[STORED DATA Boundary: Start]
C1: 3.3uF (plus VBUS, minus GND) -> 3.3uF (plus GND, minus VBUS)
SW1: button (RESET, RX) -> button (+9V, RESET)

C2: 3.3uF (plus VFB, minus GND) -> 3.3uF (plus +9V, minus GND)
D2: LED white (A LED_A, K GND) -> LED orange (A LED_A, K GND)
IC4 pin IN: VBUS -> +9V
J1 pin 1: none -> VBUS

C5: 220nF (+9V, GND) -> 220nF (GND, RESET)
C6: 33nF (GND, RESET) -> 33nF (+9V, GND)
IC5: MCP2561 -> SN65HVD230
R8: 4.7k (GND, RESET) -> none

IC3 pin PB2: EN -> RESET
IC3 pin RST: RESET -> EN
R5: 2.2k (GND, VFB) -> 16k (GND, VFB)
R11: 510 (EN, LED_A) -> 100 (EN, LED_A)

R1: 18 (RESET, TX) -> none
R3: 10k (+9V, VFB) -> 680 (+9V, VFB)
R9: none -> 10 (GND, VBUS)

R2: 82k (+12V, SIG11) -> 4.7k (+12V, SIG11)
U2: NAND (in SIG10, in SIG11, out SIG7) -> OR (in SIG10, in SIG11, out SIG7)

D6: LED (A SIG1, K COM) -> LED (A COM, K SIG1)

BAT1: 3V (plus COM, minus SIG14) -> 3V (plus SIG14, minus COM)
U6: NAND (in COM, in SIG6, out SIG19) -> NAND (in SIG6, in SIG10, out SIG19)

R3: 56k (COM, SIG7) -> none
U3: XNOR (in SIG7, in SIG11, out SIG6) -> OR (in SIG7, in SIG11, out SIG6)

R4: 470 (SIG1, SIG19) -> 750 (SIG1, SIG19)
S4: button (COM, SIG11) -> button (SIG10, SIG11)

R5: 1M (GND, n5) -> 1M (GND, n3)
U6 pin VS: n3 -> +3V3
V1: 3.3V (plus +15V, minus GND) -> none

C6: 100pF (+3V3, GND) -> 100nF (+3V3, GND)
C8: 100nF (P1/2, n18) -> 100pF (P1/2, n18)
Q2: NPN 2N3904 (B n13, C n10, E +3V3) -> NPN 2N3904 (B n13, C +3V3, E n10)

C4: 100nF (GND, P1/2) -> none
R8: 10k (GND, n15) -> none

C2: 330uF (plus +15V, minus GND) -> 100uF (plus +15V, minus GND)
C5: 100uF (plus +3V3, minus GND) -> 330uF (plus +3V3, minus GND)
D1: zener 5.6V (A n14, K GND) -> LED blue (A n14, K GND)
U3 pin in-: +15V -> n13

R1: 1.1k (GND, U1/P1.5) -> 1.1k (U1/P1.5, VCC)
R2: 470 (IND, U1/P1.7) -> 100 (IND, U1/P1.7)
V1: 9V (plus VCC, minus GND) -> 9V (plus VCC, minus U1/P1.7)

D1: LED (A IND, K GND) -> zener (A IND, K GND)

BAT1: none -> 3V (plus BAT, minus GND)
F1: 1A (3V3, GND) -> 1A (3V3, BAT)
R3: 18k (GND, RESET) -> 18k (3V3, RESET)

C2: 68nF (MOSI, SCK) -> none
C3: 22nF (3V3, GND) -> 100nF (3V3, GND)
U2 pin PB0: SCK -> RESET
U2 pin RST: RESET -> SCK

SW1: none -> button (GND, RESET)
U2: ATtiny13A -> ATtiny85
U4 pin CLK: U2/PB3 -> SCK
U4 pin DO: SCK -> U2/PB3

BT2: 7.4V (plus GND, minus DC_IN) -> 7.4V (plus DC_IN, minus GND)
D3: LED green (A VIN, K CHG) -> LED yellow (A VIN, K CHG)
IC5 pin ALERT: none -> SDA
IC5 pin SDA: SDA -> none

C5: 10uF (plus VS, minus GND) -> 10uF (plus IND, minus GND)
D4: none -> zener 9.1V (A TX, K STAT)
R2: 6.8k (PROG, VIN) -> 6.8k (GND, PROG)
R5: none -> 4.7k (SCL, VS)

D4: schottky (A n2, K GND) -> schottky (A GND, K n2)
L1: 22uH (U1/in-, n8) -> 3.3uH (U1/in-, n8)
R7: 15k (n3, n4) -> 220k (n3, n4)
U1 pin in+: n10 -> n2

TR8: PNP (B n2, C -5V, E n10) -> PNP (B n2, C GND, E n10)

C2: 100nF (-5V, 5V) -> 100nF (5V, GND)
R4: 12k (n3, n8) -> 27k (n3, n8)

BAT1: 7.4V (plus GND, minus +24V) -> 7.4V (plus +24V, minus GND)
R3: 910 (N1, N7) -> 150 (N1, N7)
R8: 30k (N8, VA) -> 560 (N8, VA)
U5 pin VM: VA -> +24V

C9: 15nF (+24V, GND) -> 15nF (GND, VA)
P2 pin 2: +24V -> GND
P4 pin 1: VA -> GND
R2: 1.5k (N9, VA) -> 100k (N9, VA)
[STORED DATA Boundary: End]
• PROBLEM DETAILS: Exact duplication is required for the lines above, from the line that contains "V1: 3.3V (plus +15V, minus GND) -> none" to the line that contains "C2: 330uF (plus", inclusive; omit all others.

• ANSWER TO THIS PROBLEM:
V1: 3.3V (plus +15V, minus GND) -> none

C6: 100pF (+3V3, GND) -> 100nF (+3V3, GND)
C8: 100nF (P1/2, n18) -> 100pF (P1/2, n18)
Q2: NPN 2N3904 (B n13, C n10, E +3V3) -> NPN 2N3904 (B n13, C +3V3, E n10)

C4: 100nF (GND, P1/2) -> none
R8: 10k (GND, n15) -> none

C2: 330uF (plus +15V, minus GND) -> 100uF (plus +15V, minus GND)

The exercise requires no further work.